(WORK REQUIRED)
Of the entries below, return only those lines from the line with "blue circle: (35, 28) -> (29, 48), moved" to the line with "gray star: (499, 337)", exactly, both included.

- - -

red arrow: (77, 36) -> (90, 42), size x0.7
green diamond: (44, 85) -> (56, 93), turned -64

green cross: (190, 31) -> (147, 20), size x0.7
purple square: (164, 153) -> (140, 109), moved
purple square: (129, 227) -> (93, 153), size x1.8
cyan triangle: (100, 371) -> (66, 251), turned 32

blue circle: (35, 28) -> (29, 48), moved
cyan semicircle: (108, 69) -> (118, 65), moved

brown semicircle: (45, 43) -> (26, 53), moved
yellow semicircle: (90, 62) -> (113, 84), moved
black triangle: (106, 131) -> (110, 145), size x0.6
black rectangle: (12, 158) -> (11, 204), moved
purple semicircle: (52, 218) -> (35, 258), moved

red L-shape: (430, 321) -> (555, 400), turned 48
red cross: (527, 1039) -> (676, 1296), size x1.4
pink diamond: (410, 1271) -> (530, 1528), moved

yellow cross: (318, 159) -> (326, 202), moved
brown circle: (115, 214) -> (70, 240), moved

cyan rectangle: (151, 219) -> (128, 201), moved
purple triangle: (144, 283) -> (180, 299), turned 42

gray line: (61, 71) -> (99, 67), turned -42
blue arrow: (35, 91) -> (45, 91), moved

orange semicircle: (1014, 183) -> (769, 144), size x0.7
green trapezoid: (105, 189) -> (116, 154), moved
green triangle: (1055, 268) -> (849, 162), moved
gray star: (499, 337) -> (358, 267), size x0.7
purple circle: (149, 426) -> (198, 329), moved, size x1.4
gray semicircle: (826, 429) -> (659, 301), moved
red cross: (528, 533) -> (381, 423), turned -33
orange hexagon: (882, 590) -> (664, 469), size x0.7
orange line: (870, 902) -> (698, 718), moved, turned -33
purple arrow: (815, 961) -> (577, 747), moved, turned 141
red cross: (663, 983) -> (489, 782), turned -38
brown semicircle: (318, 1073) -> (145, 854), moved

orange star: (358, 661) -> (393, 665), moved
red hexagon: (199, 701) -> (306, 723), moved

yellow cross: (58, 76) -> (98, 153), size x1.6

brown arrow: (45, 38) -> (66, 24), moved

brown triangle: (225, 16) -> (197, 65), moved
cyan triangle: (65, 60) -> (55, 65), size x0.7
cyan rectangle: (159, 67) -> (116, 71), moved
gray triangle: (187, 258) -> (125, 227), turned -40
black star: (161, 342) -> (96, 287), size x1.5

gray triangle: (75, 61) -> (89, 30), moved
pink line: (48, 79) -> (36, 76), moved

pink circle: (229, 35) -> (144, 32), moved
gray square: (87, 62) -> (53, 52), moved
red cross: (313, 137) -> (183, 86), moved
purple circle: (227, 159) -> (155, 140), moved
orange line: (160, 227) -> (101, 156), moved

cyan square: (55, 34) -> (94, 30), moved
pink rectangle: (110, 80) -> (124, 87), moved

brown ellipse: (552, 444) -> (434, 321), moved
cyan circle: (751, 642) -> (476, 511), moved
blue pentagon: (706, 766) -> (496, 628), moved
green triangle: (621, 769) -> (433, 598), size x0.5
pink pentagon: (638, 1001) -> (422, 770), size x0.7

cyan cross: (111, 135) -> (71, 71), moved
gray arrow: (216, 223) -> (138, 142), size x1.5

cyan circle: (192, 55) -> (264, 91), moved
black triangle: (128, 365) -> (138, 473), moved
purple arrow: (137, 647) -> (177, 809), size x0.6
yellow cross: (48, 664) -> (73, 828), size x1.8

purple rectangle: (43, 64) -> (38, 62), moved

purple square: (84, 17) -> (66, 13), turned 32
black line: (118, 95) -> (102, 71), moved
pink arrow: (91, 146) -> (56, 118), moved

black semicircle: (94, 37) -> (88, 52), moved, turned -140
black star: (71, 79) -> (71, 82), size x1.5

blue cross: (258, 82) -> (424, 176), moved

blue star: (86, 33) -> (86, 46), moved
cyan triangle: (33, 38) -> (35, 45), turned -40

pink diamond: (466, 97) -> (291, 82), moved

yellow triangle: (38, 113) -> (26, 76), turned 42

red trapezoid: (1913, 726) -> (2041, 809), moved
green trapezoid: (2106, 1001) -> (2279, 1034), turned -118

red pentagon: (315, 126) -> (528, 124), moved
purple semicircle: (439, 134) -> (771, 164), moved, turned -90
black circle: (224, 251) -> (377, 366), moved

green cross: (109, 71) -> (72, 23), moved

- - -

(EXERCISE OUTPUT)
blue circle: (35, 28) -> (29, 48), moved
cyan semicircle: (108, 69) -> (118, 65), moved

brown semicircle: (45, 43) -> (26, 53), moved
yellow semicircle: (90, 62) -> (113, 84), moved
black triangle: (106, 131) -> (110, 145), size x0.6
black rectangle: (12, 158) -> (11, 204), moved
purple semicircle: (52, 218) -> (35, 258), moved

red L-shape: (430, 321) -> (555, 400), turned 48
red cross: (527, 1039) -> (676, 1296), size x1.4
pink diamond: (410, 1271) -> (530, 1528), moved

yellow cross: (318, 159) -> (326, 202), moved
brown circle: (115, 214) -> (70, 240), moved

cyan rectangle: (151, 219) -> (128, 201), moved
purple triangle: (144, 283) -> (180, 299), turned 42

gray line: (61, 71) -> (99, 67), turned -42
blue arrow: (35, 91) -> (45, 91), moved

orange semicircle: (1014, 183) -> (769, 144), size x0.7
green trapezoid: (105, 189) -> (116, 154), moved
green triangle: (1055, 268) -> (849, 162), moved
gray star: (499, 337) -> (358, 267), size x0.7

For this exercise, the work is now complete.